Work request
Among the lines of the data, copy those that hold "MISO".

Material provided
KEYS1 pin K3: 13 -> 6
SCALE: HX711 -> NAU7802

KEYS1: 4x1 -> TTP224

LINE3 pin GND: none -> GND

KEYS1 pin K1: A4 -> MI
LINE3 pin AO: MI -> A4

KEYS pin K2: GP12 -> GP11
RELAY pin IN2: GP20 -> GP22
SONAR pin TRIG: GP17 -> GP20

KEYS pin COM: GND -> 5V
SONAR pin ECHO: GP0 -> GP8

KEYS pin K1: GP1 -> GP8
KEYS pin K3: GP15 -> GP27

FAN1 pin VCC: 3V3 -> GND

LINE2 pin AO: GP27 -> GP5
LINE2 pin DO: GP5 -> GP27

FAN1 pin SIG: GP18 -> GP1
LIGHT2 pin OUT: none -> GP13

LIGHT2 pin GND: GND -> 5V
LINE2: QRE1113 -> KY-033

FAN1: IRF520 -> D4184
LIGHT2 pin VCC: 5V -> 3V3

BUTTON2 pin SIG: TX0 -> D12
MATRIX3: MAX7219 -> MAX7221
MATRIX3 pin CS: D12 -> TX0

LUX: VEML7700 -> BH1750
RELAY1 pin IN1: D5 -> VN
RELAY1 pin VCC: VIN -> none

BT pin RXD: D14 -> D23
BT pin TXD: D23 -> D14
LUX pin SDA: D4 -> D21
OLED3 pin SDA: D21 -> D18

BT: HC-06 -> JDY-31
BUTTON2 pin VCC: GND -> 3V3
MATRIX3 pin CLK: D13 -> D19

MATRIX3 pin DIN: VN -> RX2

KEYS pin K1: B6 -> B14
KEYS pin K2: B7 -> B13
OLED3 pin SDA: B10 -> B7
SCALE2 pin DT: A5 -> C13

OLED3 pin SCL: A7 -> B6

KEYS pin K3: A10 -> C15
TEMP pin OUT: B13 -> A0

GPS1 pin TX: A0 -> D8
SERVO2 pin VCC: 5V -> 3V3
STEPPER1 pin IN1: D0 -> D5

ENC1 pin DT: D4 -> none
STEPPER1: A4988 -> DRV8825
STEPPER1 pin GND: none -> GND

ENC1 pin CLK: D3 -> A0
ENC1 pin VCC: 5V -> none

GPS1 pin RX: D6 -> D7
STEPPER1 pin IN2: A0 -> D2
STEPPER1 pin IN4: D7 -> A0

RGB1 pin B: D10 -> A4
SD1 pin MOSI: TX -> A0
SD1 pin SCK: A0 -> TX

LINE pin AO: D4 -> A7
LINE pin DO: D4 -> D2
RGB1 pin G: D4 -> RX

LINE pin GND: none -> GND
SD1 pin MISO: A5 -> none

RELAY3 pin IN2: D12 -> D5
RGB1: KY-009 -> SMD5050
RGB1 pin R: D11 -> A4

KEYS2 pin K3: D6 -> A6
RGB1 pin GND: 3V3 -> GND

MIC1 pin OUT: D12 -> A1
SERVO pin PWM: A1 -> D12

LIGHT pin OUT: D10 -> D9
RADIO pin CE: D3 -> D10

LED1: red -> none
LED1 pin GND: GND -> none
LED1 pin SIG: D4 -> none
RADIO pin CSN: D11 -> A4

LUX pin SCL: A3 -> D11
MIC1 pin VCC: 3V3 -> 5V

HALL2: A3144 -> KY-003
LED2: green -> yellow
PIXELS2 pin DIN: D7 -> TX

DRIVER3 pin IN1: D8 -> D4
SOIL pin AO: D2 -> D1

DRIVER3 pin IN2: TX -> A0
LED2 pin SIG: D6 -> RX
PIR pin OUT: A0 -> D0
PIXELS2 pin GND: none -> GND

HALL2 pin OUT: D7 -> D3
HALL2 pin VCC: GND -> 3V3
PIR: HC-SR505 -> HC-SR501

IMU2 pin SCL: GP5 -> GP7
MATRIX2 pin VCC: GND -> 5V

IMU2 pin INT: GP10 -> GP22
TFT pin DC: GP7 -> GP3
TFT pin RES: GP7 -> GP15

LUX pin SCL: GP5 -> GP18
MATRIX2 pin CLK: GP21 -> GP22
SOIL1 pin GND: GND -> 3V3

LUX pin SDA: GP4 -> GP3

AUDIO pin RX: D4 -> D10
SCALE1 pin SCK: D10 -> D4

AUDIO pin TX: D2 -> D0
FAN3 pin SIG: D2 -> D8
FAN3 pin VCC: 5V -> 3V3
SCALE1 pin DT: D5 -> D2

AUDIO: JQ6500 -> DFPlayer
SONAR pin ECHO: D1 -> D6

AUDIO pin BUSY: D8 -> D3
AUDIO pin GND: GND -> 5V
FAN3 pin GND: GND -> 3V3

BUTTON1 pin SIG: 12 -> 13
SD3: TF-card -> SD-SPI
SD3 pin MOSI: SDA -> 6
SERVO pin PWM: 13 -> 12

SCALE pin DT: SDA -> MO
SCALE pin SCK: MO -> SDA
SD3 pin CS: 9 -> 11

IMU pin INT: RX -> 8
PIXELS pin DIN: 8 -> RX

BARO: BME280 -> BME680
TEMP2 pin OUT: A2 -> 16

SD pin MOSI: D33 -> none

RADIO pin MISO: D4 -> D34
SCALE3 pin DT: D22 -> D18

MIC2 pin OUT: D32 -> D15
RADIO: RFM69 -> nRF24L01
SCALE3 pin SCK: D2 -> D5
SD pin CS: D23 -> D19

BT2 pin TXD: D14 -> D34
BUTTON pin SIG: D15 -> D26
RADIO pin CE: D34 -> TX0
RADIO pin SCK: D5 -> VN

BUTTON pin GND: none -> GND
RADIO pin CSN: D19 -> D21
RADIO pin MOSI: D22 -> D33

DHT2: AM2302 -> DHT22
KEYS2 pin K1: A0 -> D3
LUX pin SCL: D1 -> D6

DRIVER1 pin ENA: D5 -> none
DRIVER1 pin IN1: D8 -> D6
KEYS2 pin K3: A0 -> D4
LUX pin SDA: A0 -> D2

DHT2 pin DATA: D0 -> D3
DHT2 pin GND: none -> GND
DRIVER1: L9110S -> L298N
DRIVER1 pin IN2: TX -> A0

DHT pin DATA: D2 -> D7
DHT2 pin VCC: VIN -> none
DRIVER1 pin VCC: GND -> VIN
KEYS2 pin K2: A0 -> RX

Finished task
SD1 pin MISO: A5 -> none
RADIO pin MISO: D4 -> D34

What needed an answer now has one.